## Short task
Gather each line of the entries below that contains the string "arrow". Matching is case-sensitive.

____

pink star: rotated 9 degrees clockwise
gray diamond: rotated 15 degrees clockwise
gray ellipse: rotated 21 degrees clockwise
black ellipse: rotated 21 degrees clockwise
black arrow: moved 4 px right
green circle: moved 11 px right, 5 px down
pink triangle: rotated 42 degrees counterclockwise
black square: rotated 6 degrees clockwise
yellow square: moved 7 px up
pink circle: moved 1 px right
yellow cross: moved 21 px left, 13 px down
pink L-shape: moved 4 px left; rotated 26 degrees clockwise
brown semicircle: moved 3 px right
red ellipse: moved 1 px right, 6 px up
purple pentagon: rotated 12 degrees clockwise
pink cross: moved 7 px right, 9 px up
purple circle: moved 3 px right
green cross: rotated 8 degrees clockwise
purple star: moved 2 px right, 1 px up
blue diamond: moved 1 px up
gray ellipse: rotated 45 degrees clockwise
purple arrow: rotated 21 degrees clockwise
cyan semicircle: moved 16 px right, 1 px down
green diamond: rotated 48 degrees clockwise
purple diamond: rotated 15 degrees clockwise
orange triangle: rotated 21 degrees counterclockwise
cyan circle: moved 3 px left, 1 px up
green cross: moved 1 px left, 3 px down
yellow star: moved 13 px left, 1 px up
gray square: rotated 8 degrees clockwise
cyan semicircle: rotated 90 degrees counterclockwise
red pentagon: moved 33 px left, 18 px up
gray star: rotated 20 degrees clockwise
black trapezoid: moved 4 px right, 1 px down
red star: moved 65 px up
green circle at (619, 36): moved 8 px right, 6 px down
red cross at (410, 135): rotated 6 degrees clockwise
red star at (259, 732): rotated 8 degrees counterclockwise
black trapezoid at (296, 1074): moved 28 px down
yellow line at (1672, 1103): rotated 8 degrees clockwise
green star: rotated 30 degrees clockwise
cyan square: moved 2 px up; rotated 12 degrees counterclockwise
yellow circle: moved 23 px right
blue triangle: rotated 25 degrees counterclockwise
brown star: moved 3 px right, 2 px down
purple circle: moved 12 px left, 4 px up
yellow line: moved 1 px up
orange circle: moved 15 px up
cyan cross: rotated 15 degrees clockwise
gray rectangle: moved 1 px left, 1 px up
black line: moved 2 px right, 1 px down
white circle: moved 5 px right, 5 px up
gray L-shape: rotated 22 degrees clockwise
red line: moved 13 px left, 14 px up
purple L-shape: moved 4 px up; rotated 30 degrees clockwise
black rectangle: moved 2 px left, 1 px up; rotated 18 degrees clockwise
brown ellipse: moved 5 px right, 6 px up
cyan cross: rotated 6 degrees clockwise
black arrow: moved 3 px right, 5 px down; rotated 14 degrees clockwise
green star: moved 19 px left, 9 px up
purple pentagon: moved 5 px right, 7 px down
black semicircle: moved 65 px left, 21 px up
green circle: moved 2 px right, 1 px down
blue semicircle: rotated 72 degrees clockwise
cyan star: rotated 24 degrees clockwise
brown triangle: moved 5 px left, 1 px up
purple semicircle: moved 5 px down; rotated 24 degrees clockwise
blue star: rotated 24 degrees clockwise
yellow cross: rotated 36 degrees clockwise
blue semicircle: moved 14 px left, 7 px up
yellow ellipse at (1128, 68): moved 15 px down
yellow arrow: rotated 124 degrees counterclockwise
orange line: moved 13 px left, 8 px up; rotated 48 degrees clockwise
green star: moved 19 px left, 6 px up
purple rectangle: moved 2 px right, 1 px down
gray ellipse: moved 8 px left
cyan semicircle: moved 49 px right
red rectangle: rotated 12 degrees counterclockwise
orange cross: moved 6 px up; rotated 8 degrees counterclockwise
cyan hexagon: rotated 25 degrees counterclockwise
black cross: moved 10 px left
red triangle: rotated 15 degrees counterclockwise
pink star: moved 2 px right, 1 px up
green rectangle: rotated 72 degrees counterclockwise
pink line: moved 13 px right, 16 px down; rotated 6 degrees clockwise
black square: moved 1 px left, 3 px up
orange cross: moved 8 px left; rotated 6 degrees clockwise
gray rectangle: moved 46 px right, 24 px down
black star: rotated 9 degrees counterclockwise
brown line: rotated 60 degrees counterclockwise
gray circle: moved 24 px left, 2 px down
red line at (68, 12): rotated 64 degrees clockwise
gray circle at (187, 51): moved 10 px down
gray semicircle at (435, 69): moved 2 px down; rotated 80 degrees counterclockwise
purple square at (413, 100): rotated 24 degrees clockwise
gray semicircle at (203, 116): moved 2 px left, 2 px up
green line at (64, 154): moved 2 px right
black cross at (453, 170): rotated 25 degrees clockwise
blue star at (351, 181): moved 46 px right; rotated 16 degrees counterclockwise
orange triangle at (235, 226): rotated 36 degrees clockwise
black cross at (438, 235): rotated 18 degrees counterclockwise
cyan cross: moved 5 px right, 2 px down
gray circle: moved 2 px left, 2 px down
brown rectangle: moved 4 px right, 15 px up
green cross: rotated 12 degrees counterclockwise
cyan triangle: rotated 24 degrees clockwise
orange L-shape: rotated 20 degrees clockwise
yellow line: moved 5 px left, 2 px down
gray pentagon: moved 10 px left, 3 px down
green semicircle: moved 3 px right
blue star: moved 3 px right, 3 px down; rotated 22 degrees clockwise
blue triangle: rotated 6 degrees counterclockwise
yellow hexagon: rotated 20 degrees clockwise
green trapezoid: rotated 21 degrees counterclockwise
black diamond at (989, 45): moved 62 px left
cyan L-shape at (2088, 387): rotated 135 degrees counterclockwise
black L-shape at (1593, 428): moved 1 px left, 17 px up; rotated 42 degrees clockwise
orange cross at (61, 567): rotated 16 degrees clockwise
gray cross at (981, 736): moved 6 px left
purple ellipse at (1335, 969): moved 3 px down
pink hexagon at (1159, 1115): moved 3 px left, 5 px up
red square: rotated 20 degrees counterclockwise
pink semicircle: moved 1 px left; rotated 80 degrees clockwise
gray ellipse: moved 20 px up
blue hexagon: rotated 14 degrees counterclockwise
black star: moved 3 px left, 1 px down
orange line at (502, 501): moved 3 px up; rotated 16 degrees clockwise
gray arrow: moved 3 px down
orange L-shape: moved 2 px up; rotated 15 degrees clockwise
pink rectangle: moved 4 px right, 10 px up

____

## Result of this task
black arrow: moved 4 px right
purple arrow: rotated 21 degrees clockwise
black arrow: moved 3 px right, 5 px down; rotated 14 degrees clockwise
yellow arrow: rotated 124 degrees counterclockwise
gray arrow: moved 3 px down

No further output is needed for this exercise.